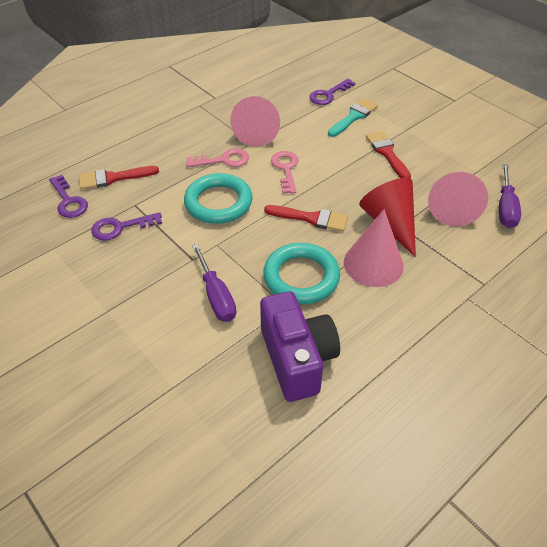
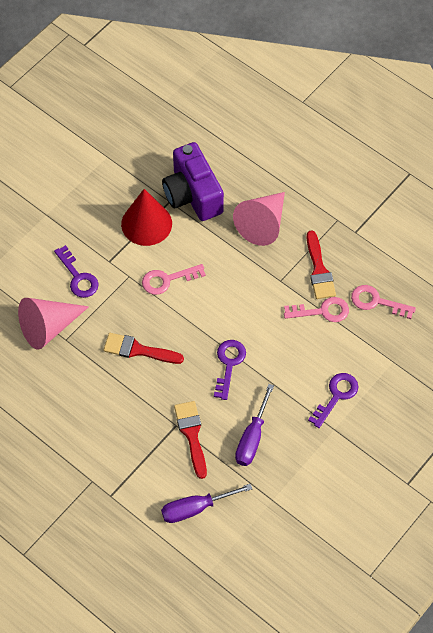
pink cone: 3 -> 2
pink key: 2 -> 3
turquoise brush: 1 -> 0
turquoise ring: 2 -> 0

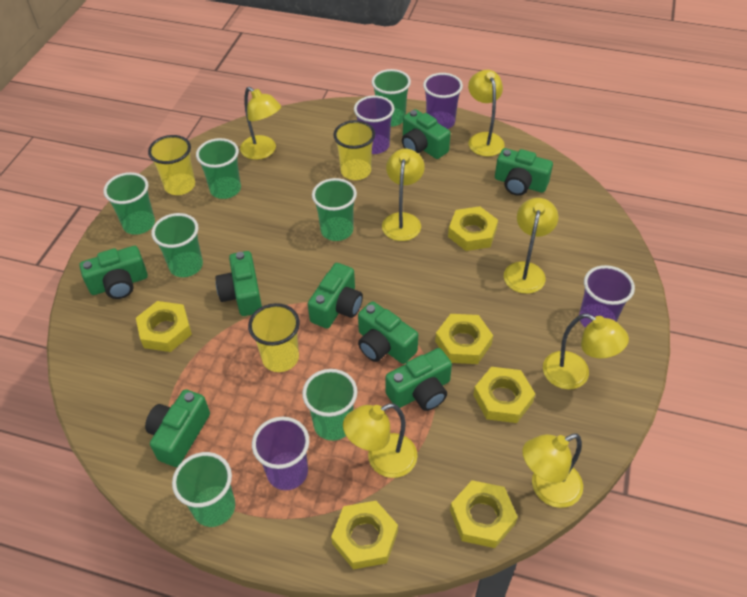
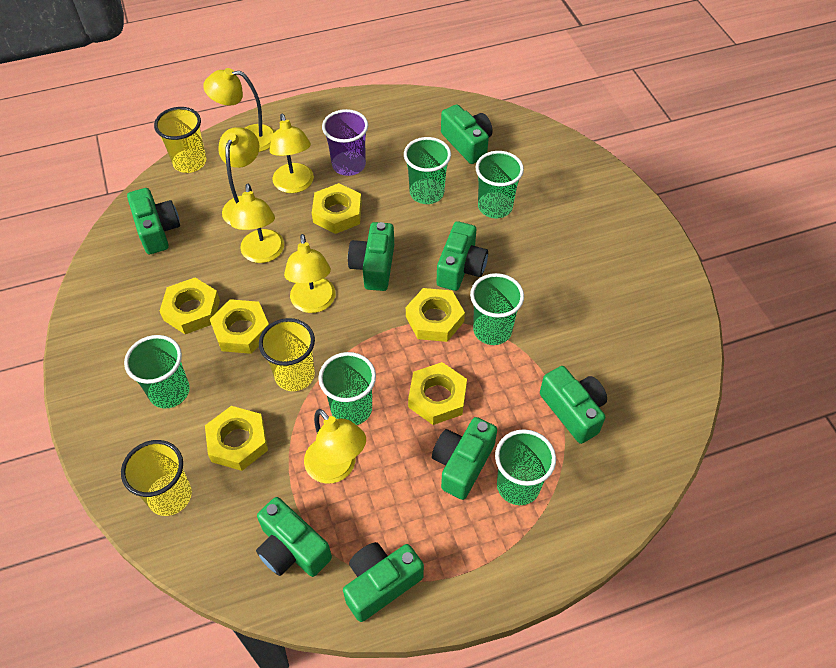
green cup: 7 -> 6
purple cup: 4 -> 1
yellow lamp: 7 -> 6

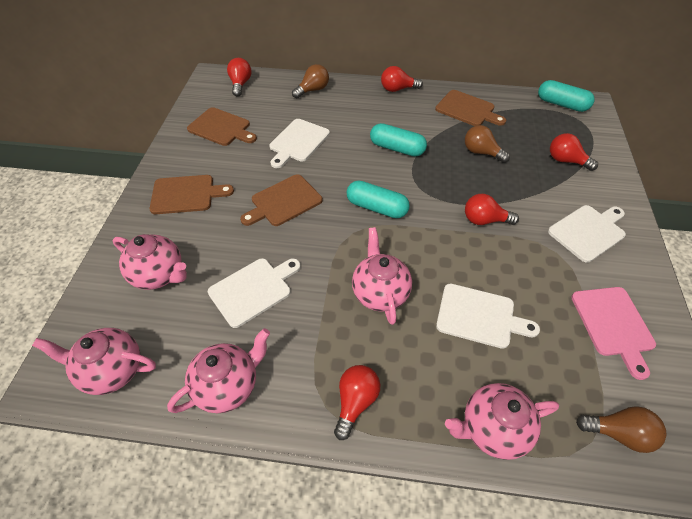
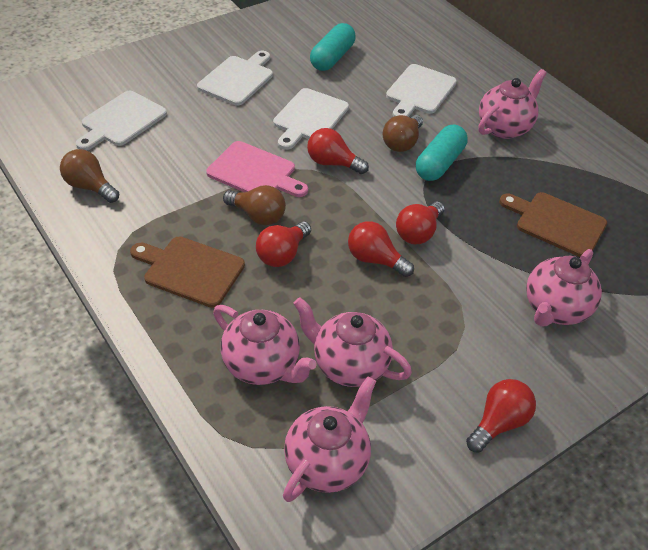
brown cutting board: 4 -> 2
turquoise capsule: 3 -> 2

◇ ◇ ◇ ◇

What is needed: Excluding pictures, copy exactly the lines from the line containing "turquoise brush: 1 -> 0" through the last line of the data, inclusive.

Task answer:
turquoise brush: 1 -> 0
turquoise ring: 2 -> 0

green cup: 7 -> 6
purple cup: 4 -> 1
yellow lamp: 7 -> 6

brown cutting board: 4 -> 2
turquoise capsule: 3 -> 2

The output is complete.